++++ Data for this task

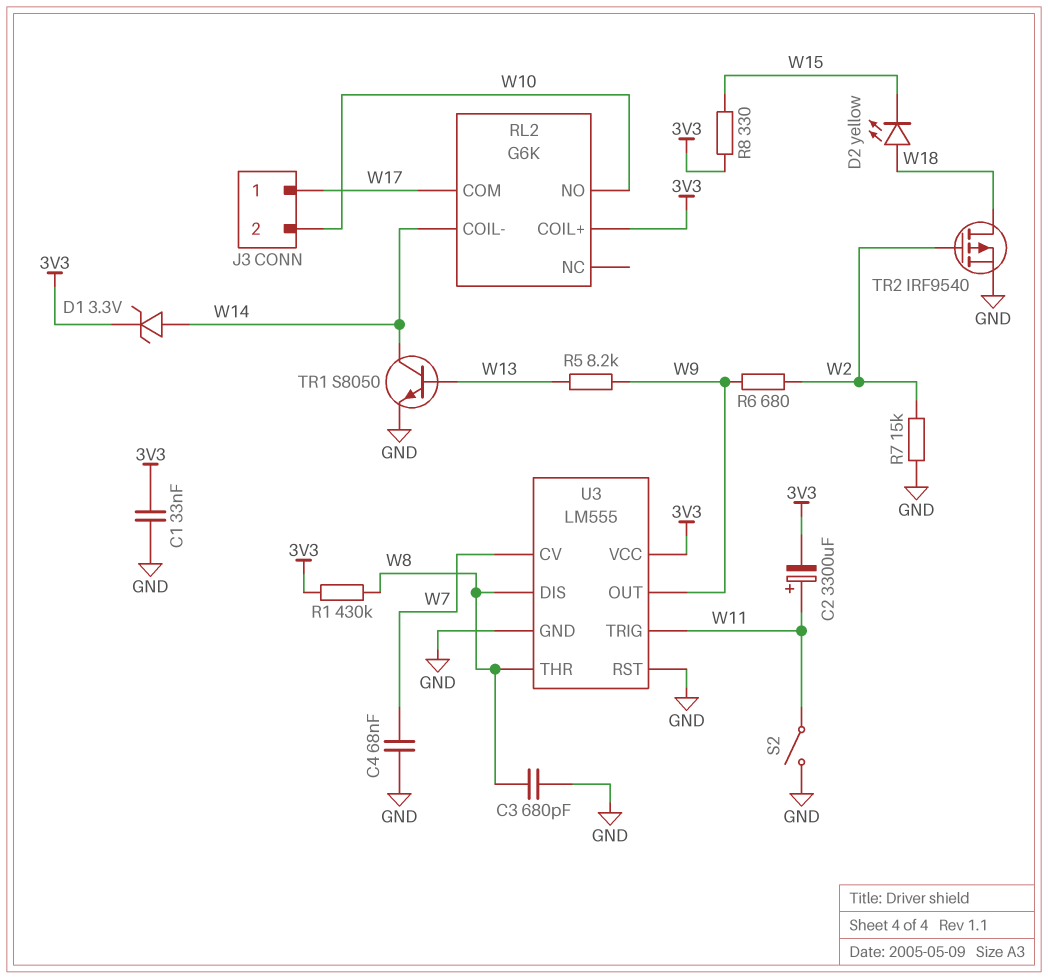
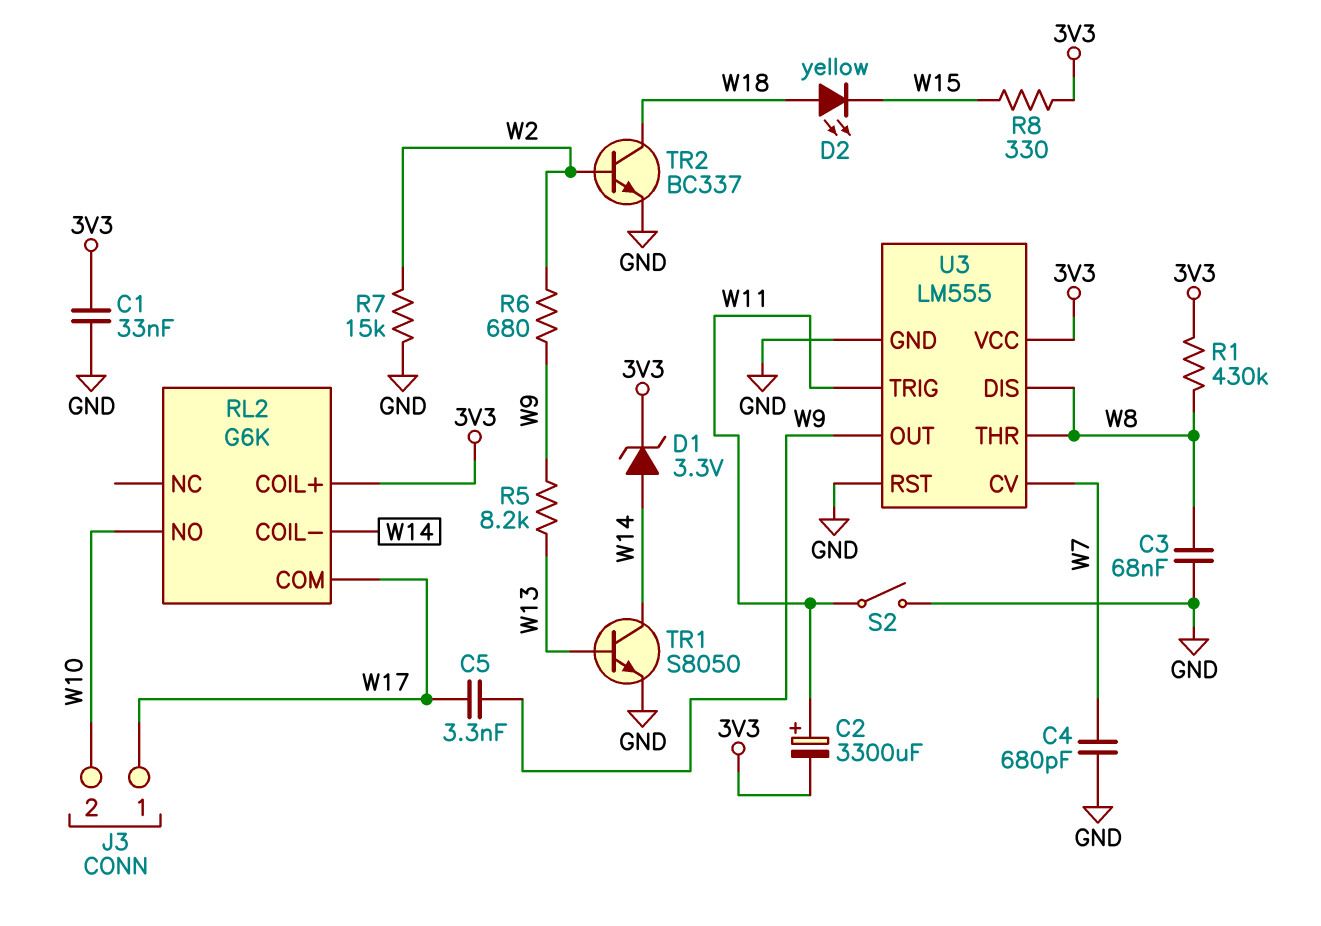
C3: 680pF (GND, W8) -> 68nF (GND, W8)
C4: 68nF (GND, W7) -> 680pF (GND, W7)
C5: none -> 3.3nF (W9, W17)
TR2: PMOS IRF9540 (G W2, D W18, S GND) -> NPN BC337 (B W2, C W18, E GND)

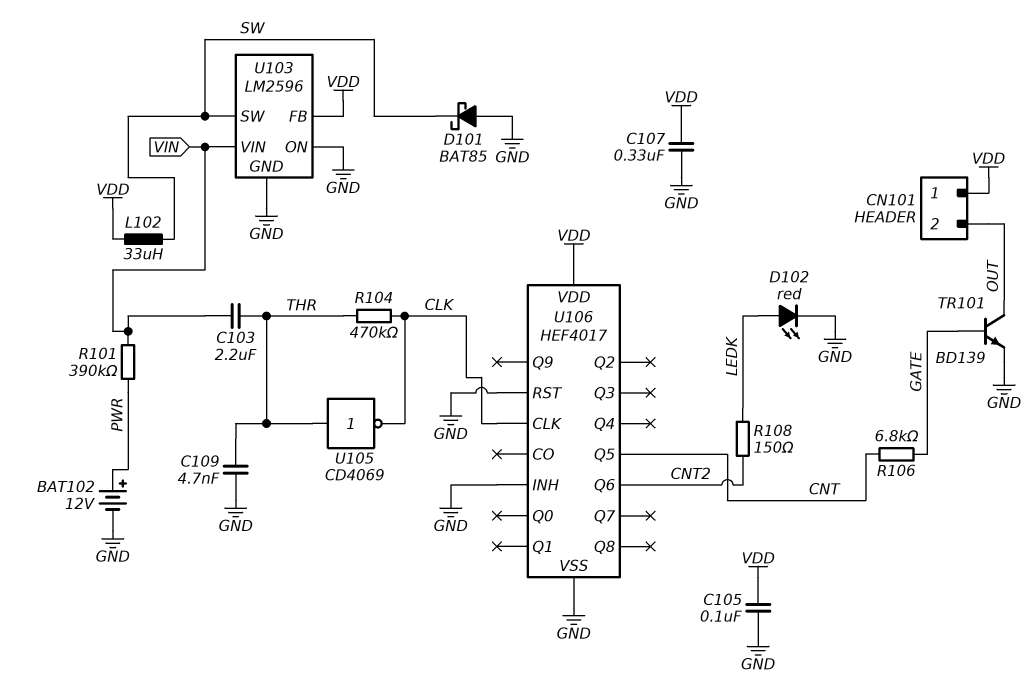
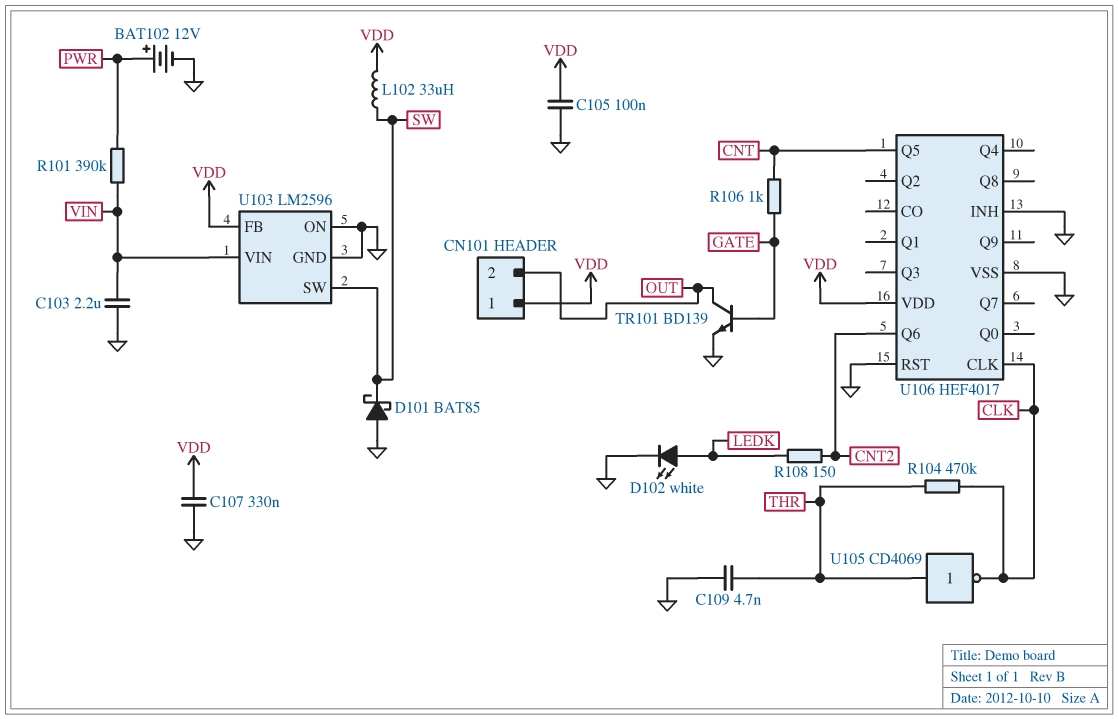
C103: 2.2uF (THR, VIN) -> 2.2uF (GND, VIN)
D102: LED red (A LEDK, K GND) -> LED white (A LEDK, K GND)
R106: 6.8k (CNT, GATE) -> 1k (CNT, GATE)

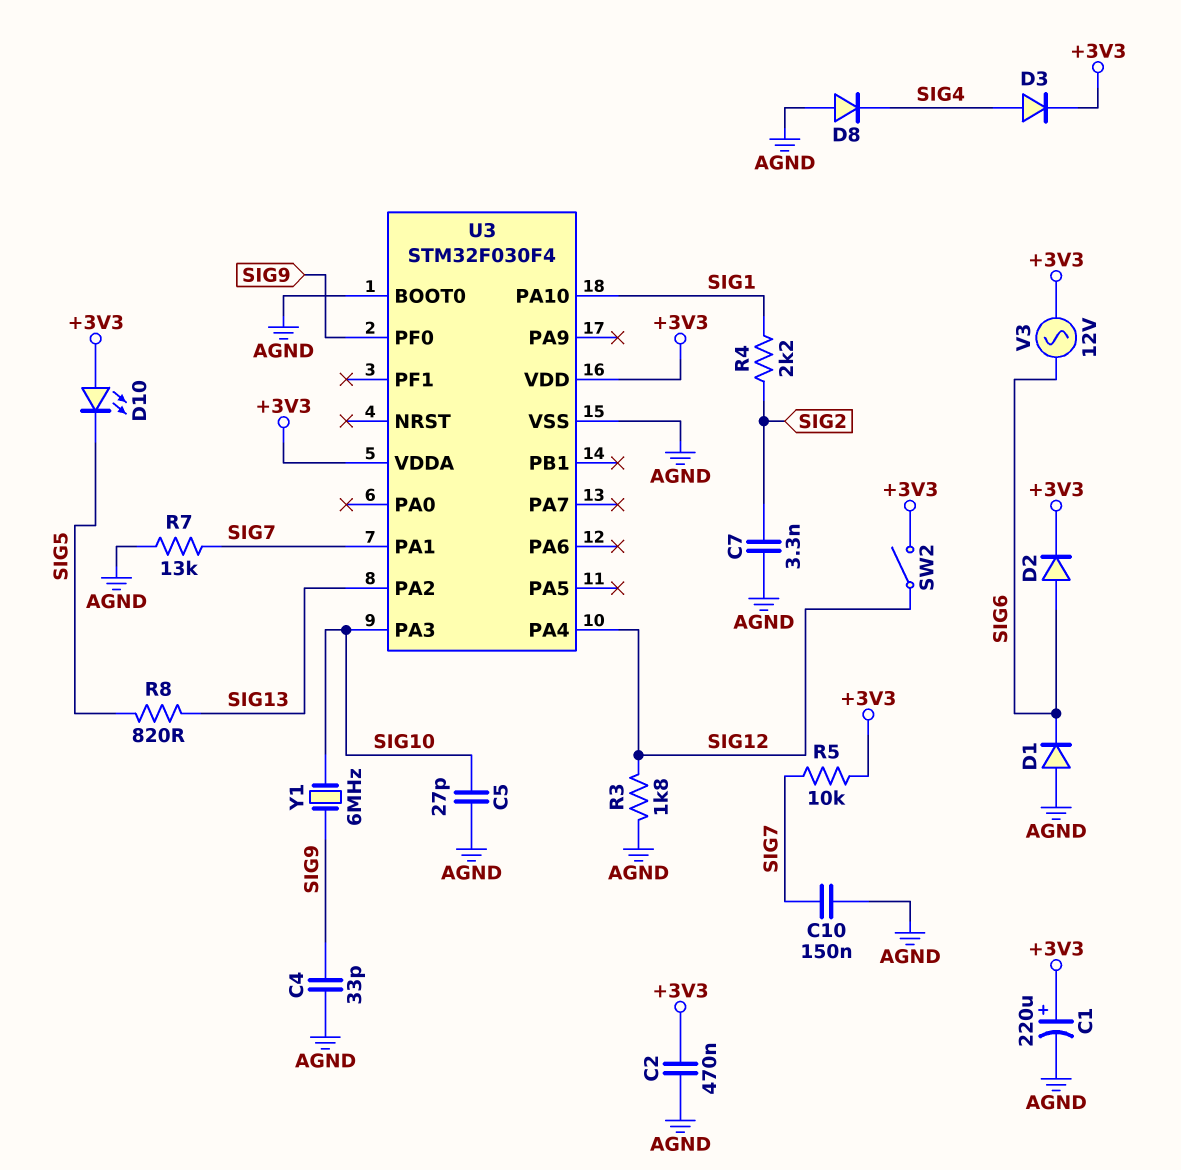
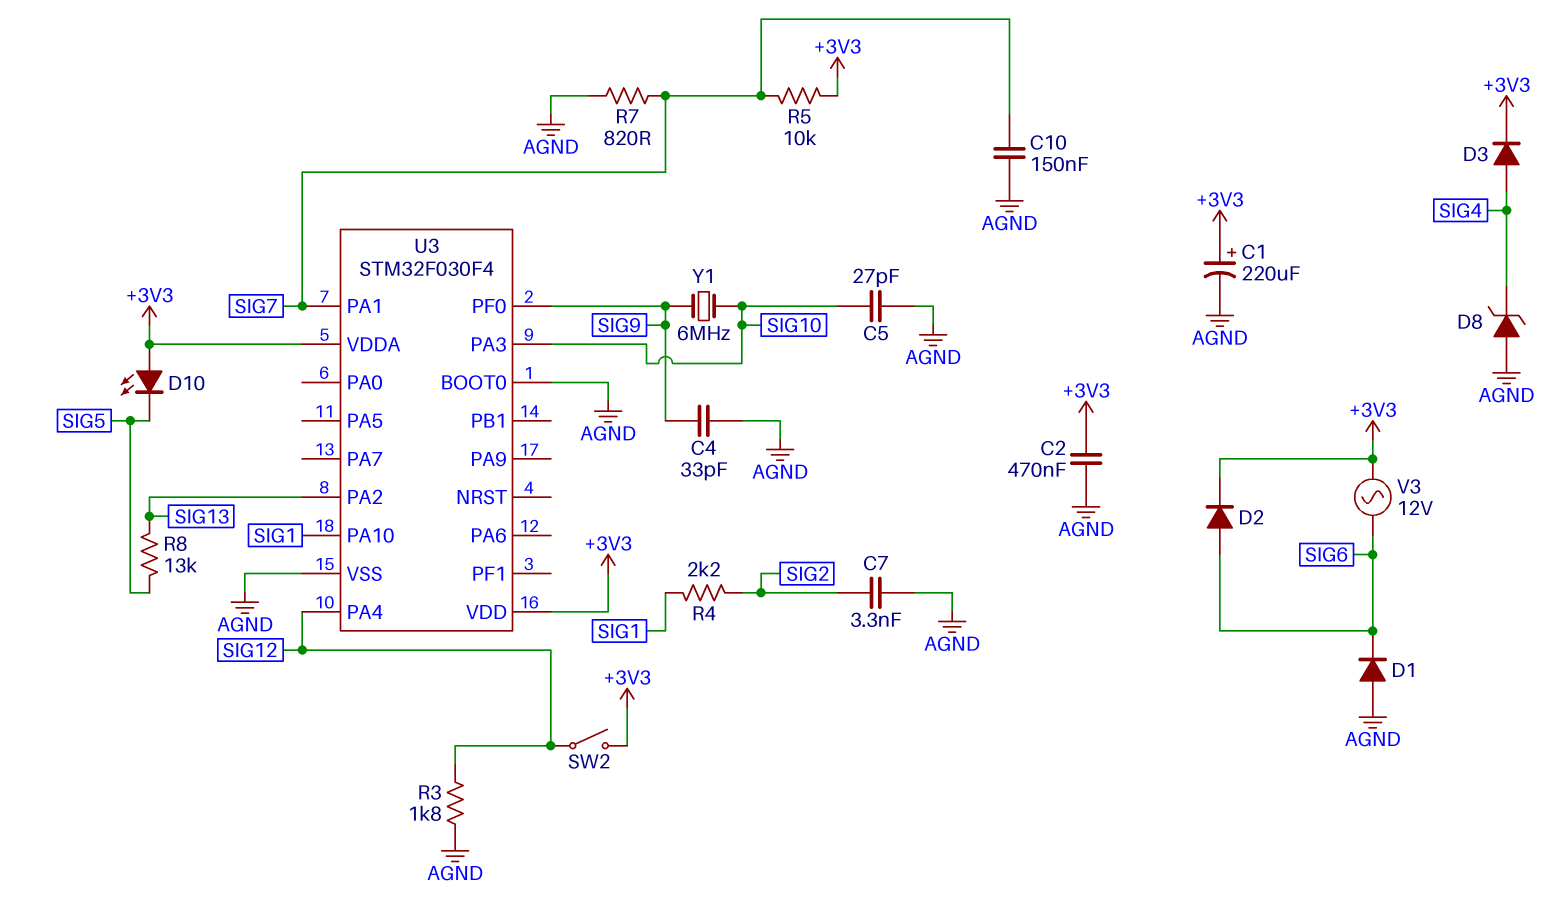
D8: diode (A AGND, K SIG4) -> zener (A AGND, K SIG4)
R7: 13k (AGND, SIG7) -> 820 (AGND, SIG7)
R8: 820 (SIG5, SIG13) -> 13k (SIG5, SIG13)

++++++++

** Work required **
Drop the pictures, then write out everything else in the records exactly.

** Task solution **
C3: 680pF (GND, W8) -> 68nF (GND, W8)
C4: 68nF (GND, W7) -> 680pF (GND, W7)
C5: none -> 3.3nF (W9, W17)
TR2: PMOS IRF9540 (G W2, D W18, S GND) -> NPN BC337 (B W2, C W18, E GND)

C103: 2.2uF (THR, VIN) -> 2.2uF (GND, VIN)
D102: LED red (A LEDK, K GND) -> LED white (A LEDK, K GND)
R106: 6.8k (CNT, GATE) -> 1k (CNT, GATE)

D8: diode (A AGND, K SIG4) -> zener (A AGND, K SIG4)
R7: 13k (AGND, SIG7) -> 820 (AGND, SIG7)
R8: 820 (SIG5, SIG13) -> 13k (SIG5, SIG13)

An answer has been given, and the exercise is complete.